(Stored entries)
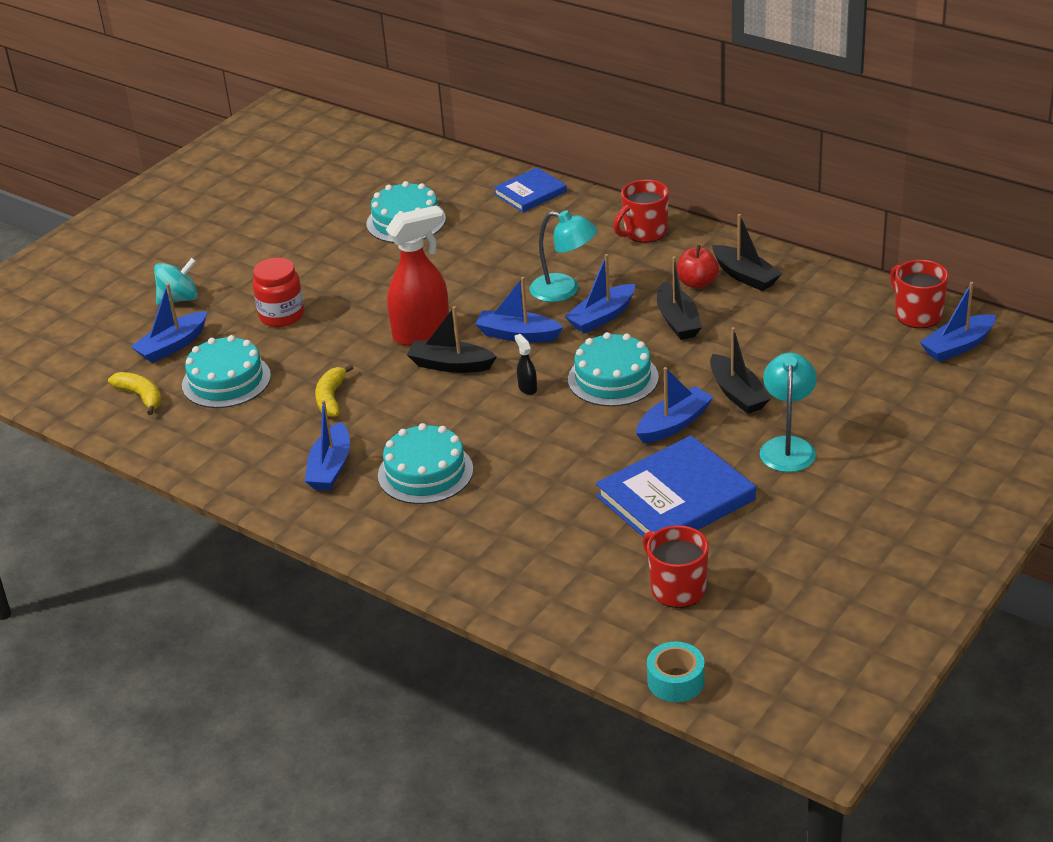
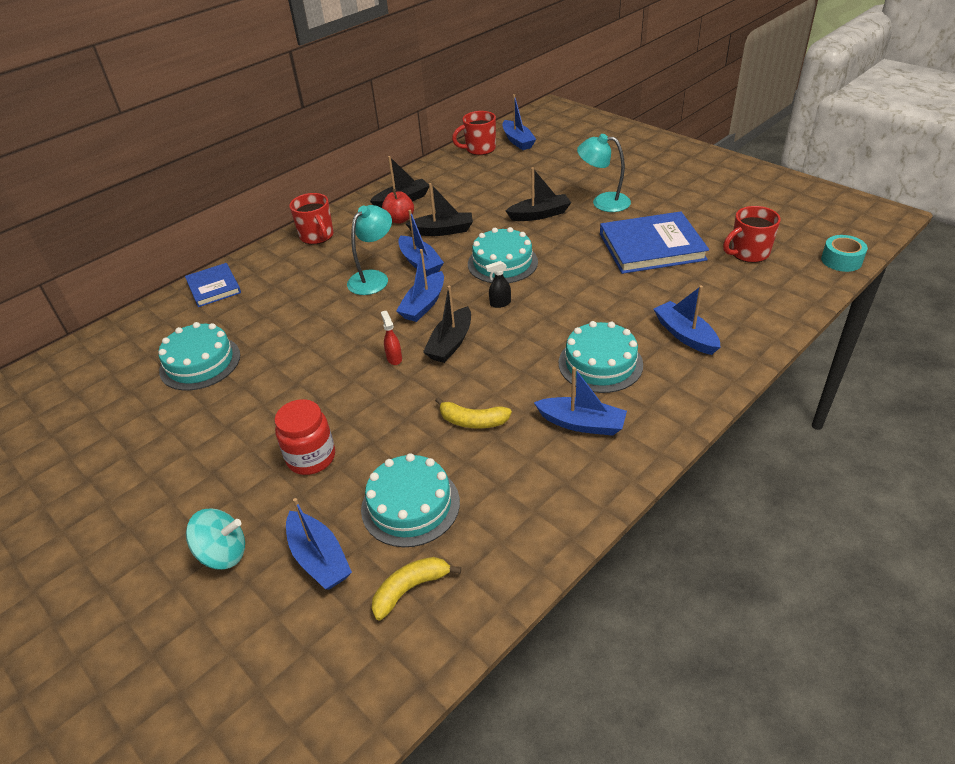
camera: 80 degrees left, 5 degrees up
turquoise spinning top [154,258,198,305] -> turquoise spinning top turned 105 degrees clockwise [186,508,245,570]
red spray bottle [386,205,449,346] -> red spray bottle [381,311,402,365], size x0.41
blue book [596,435,756,537] -> blue book turned 75 degrees counterclockwise [600,211,709,274]
blue boat [636,367,713,443] -> blue boat moved to [654,286,720,355]

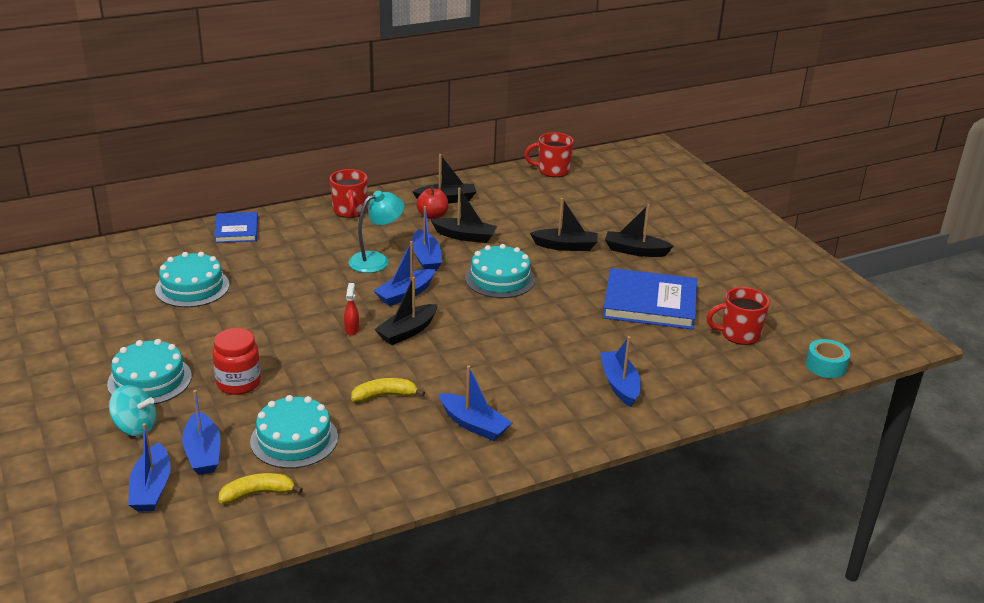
camera: 15 degrees right, 10 degrees down
yellow banana [435,397,512,429] -> yellow banana turned 135 degrees clockwise [351,378,425,402]
black spray bottle [485,261,511,308] -> none
blue boat [502,94,536,150] -> blue boat moved to [128,423,171,512]
turquoise cake [559,321,643,393] -> turquoise cake moved to [107,339,192,404]
turquoise lamp [577,134,631,212] -> black boat [605,204,673,257]

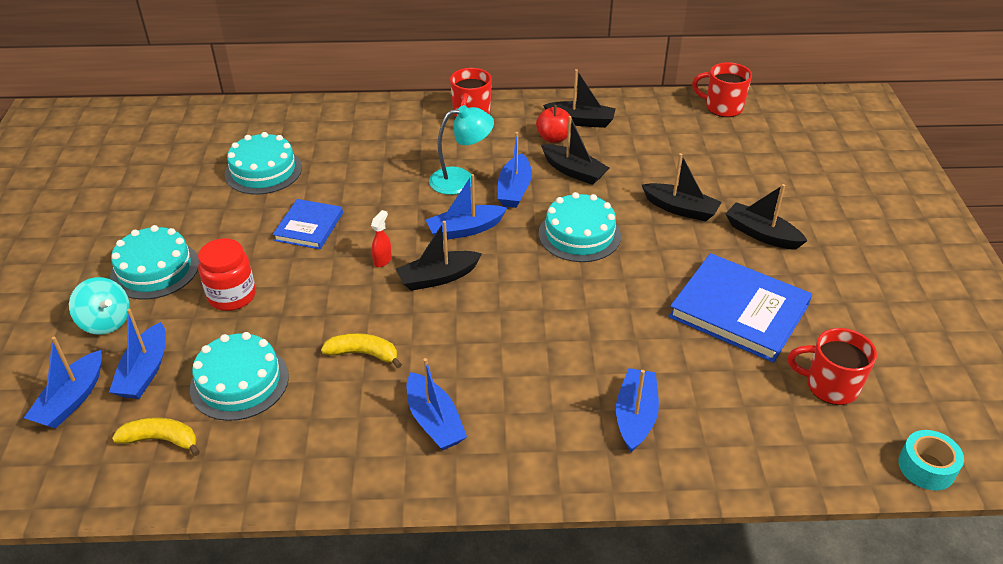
camera: 25 degrees right, 10 degrees up
blue book [214,212,258,243] -> blue book moved to [273,199,343,249]

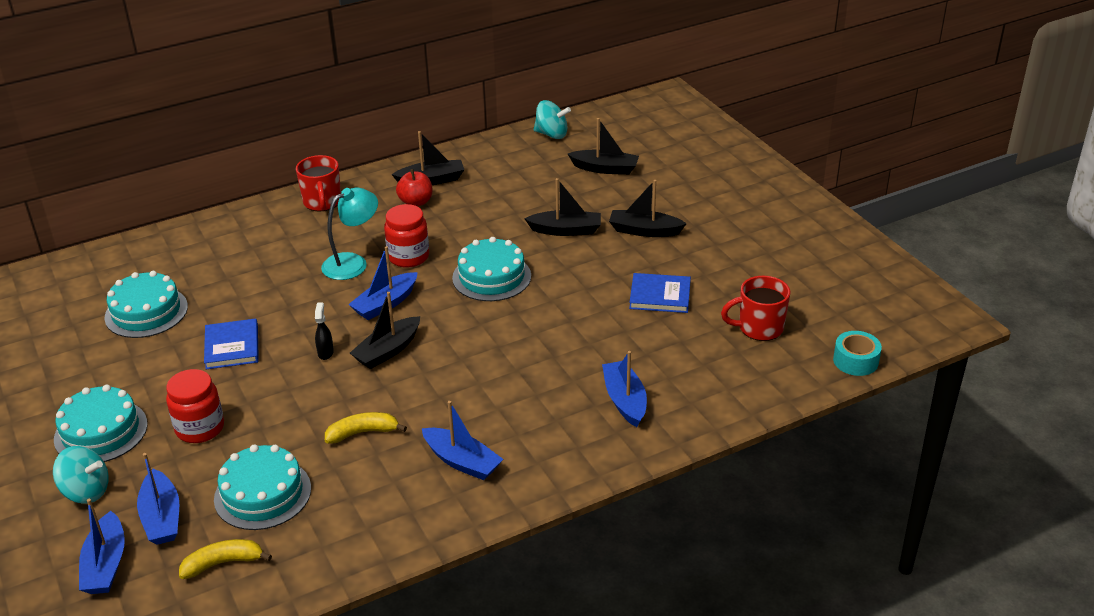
camera: 25 degrees left, 5 degrees down
red spray bottle [371,210,392,267] -> black spray bottle [315,302,334,360]
blue boat [498,132,532,208] -> red jar [384,204,429,268]
black boat [541,116,609,185] -> black boat moved to [568,118,639,175]
blue book [668,253,812,363] -> blue book [629,273,691,313], size x0.58
red mug [692,62,752,117] -> turquoise spinning top [534,100,571,139]

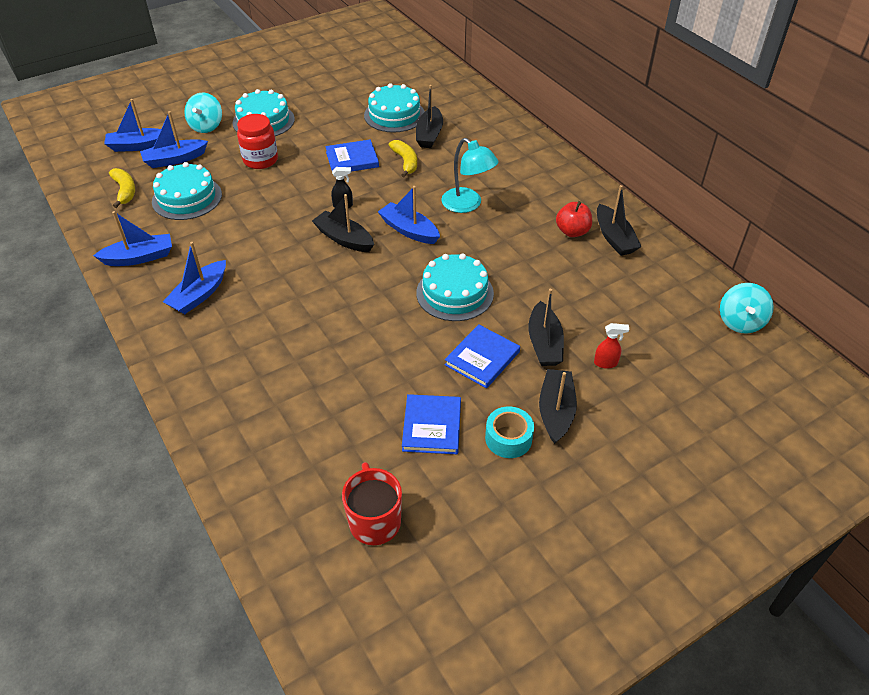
camera: 85 degrees right, 10 degrees up
red mug [296,155,341,211] -> none
yellow banana [325,412,407,444] -> yellow banana moved to [389,140,417,177]
red jar [384,204,429,268] -> none
black boat [568,118,639,175] -> black boat moved to [416,85,443,148]
blue boat [602,351,647,427] -> blue boat moved to [93,211,172,266]
turquoise tape [833,331,882,376] -> turquoise tape moved to [485,406,534,458]
none -> blue book [445,324,520,388]
none -> red spray bottle [594,323,629,369]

• [Task details]: Output exactly what runs from the line with "camera: 85 degrees right, 10 degrees up" to the final line above, both lines included, and nothing else.

• [Solved exercise]:
camera: 85 degrees right, 10 degrees up
red mug [296,155,341,211] -> none
yellow banana [325,412,407,444] -> yellow banana moved to [389,140,417,177]
red jar [384,204,429,268] -> none
black boat [568,118,639,175] -> black boat moved to [416,85,443,148]
blue boat [602,351,647,427] -> blue boat moved to [93,211,172,266]
turquoise tape [833,331,882,376] -> turquoise tape moved to [485,406,534,458]
none -> blue book [445,324,520,388]
none -> red spray bottle [594,323,629,369]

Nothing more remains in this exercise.